Segment Open

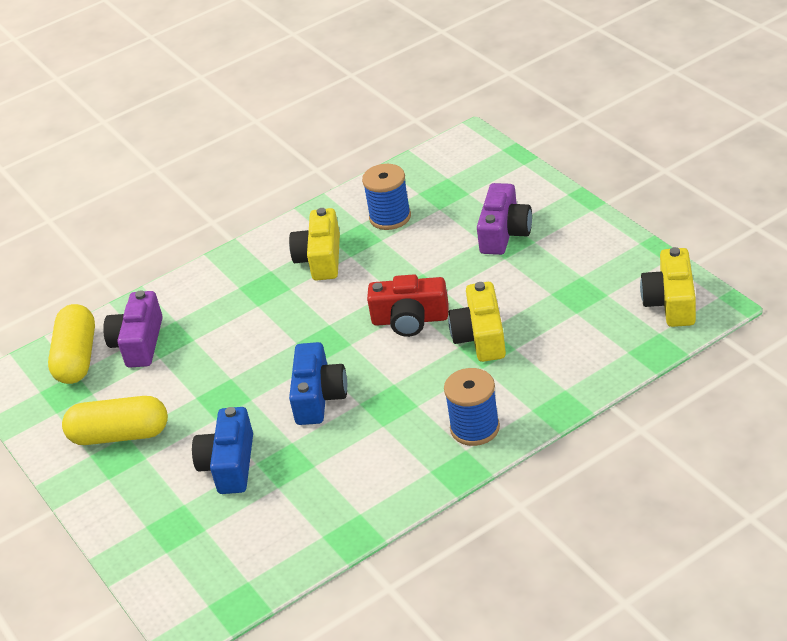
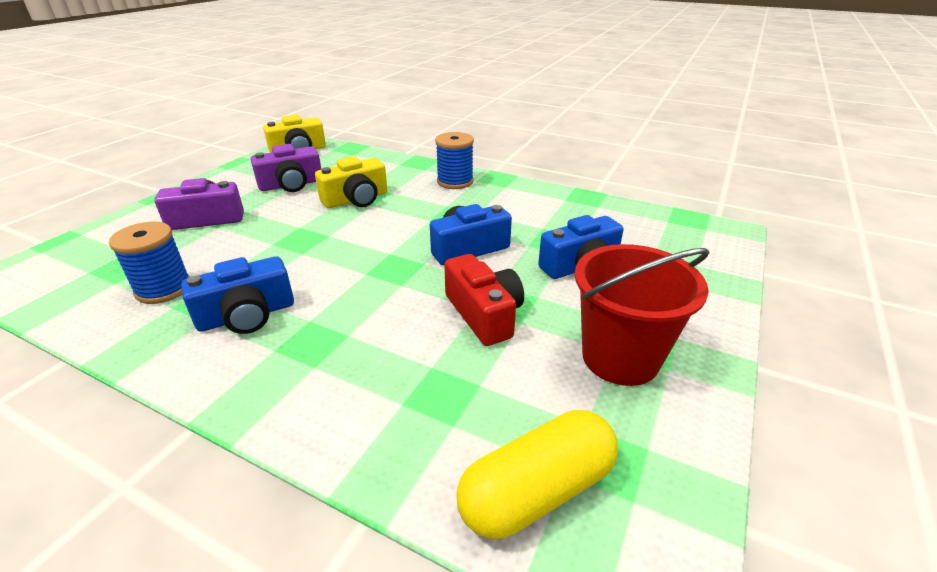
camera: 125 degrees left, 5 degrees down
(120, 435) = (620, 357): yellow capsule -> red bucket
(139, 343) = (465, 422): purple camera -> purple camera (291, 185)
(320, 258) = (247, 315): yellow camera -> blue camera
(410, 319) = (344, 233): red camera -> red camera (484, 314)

Segment Closed
Segment Open

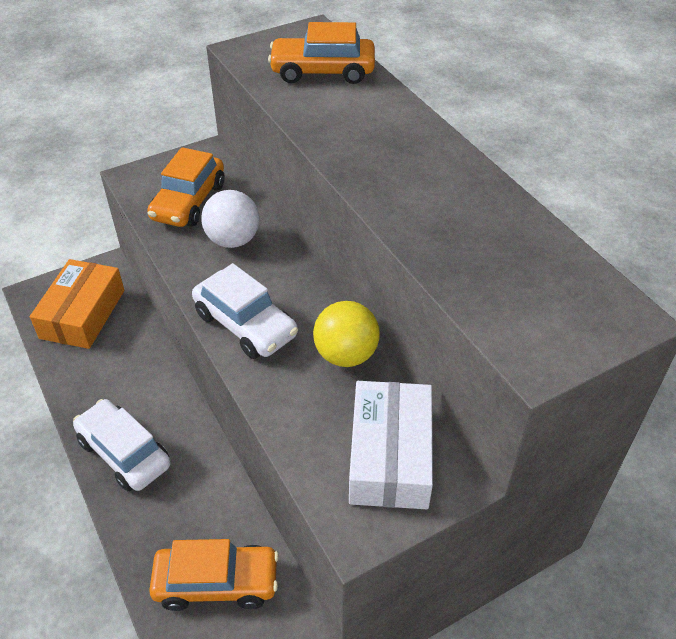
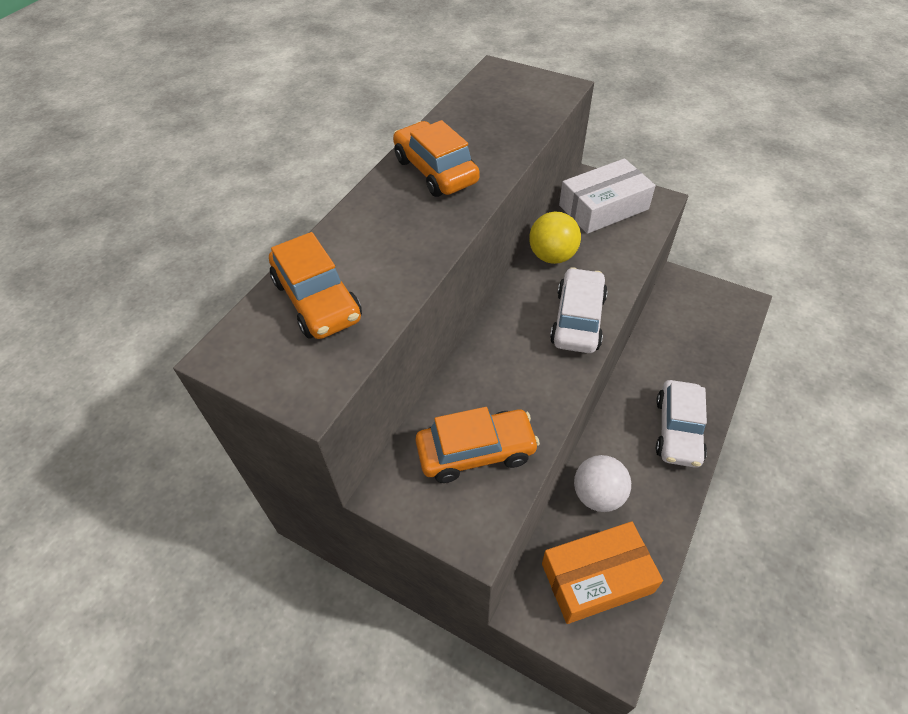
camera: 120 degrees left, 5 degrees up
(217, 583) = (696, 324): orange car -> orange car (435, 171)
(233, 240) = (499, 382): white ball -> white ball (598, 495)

Segment Closed

* _WHAT YOU SHOULD DO_
Repeat, exactly as they stand above, the lines from the line with "(320, 258) = (247, 315): yellow" to the line with "(410, 319) = (344, 233): red", both lines included.

* _RESPONSE TO THE TASK_
(320, 258) = (247, 315): yellow camera -> blue camera
(410, 319) = (344, 233): red camera -> red camera (484, 314)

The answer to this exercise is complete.